====== RECORDS FOR THIS TASK

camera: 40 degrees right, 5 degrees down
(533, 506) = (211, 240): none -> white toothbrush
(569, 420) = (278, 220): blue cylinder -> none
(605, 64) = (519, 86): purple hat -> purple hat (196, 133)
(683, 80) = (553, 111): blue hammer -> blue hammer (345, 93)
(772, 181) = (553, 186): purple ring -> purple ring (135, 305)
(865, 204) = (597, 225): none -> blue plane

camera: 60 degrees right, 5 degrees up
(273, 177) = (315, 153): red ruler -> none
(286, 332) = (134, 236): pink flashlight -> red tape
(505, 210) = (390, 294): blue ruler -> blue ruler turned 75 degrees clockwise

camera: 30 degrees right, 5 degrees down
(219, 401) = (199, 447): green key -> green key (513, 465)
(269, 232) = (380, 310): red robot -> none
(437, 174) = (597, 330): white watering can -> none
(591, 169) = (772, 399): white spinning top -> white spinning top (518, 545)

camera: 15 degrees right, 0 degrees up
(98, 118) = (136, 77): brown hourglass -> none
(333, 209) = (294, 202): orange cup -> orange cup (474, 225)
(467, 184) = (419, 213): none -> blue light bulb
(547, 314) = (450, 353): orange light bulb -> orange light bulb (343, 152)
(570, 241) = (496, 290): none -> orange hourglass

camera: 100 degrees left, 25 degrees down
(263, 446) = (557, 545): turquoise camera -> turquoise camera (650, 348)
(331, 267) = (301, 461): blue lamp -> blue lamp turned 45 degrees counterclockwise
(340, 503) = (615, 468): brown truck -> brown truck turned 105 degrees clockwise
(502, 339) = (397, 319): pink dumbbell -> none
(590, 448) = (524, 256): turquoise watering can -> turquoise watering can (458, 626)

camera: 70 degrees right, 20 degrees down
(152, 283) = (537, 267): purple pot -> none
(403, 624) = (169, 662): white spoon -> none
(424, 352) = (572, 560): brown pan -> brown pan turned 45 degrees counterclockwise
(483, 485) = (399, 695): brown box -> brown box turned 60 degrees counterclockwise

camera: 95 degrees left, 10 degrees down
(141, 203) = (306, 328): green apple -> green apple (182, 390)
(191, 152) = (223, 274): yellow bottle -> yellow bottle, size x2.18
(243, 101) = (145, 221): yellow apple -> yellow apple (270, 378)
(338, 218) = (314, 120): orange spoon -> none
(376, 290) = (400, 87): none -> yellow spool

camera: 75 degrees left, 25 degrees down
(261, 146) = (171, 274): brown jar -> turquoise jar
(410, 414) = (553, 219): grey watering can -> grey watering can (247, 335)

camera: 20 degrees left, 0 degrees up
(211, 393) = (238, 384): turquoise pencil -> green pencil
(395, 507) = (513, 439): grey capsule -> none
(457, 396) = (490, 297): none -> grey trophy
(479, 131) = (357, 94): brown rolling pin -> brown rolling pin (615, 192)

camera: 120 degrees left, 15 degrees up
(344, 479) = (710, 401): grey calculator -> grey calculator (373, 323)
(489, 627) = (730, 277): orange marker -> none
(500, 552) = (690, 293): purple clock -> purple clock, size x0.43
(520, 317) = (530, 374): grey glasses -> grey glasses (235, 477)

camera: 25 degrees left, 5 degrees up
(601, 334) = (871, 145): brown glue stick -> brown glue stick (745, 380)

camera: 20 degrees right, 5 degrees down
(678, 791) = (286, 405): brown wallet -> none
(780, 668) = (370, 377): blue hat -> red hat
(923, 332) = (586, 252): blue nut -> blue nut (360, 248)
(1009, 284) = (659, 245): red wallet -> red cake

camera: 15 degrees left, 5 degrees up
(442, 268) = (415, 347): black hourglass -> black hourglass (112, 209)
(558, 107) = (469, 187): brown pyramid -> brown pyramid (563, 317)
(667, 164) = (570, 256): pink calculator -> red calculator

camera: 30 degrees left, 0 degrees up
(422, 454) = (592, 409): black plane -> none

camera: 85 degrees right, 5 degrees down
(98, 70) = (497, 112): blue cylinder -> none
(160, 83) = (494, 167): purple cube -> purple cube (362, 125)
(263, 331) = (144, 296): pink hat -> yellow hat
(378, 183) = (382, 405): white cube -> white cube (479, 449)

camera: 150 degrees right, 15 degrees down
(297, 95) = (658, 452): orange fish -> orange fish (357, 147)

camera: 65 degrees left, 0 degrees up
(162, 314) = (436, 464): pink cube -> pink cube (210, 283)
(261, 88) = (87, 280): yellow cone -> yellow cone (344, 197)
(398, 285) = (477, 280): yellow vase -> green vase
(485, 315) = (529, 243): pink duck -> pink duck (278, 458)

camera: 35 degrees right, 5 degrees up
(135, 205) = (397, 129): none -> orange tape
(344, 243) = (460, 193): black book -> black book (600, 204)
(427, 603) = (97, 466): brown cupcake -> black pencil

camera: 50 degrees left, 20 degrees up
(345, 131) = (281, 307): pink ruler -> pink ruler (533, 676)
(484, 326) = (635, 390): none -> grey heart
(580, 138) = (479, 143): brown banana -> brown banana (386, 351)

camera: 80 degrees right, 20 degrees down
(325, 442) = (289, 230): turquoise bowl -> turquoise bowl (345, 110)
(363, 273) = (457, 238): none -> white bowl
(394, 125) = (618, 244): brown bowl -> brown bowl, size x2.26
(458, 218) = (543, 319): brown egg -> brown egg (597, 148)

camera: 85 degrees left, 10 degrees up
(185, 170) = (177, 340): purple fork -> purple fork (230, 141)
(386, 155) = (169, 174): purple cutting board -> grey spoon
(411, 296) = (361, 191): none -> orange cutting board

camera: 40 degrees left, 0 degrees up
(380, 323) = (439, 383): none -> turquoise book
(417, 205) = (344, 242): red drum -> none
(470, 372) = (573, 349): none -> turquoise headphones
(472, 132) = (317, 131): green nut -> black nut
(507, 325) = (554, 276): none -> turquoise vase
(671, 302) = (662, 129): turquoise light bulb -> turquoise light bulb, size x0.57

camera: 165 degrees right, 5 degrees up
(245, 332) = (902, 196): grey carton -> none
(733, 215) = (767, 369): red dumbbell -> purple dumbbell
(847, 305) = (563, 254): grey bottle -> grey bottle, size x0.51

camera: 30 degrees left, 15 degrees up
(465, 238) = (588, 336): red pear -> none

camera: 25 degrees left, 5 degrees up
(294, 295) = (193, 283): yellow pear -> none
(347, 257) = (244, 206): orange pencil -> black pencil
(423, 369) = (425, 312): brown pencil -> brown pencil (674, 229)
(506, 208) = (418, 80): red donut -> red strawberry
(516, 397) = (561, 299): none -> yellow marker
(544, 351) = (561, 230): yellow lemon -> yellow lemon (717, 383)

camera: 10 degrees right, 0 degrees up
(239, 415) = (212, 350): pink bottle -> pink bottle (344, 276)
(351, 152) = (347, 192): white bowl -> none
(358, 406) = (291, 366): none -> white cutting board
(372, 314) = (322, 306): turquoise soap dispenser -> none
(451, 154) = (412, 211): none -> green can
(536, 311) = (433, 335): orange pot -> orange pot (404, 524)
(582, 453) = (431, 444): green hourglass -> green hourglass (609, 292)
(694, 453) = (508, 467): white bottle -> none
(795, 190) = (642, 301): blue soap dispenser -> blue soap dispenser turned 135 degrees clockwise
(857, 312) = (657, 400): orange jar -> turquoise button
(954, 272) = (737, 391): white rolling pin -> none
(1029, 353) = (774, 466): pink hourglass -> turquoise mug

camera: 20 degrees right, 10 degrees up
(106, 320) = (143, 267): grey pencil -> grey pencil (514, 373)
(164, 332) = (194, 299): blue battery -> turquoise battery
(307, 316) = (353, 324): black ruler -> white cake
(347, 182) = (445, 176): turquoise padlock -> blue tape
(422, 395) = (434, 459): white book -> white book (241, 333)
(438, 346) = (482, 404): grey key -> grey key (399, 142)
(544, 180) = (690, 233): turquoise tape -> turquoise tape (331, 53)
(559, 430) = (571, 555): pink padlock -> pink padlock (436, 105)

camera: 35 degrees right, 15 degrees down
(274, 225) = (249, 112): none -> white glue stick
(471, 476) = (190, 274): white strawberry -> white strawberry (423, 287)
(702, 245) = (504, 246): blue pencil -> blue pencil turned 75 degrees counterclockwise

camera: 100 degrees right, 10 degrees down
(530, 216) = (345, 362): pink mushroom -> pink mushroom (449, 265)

============

= REQUIRED WORK =
Only the lines from the beginning of the listing through the line containing "(467, 184) = (419, 213): none" are wanted, each restated word for word.

= TASK ANSWER =
camera: 40 degrees right, 5 degrees down
(533, 506) = (211, 240): none -> white toothbrush
(569, 420) = (278, 220): blue cylinder -> none
(605, 64) = (519, 86): purple hat -> purple hat (196, 133)
(683, 80) = (553, 111): blue hammer -> blue hammer (345, 93)
(772, 181) = (553, 186): purple ring -> purple ring (135, 305)
(865, 204) = (597, 225): none -> blue plane

camera: 60 degrees right, 5 degrees up
(273, 177) = (315, 153): red ruler -> none
(286, 332) = (134, 236): pink flashlight -> red tape
(505, 210) = (390, 294): blue ruler -> blue ruler turned 75 degrees clockwise

camera: 30 degrees right, 5 degrees down
(219, 401) = (199, 447): green key -> green key (513, 465)
(269, 232) = (380, 310): red robot -> none
(437, 174) = (597, 330): white watering can -> none
(591, 169) = (772, 399): white spinning top -> white spinning top (518, 545)

camera: 15 degrees right, 0 degrees up
(98, 118) = (136, 77): brown hourglass -> none
(333, 209) = (294, 202): orange cup -> orange cup (474, 225)
(467, 184) = (419, 213): none -> blue light bulb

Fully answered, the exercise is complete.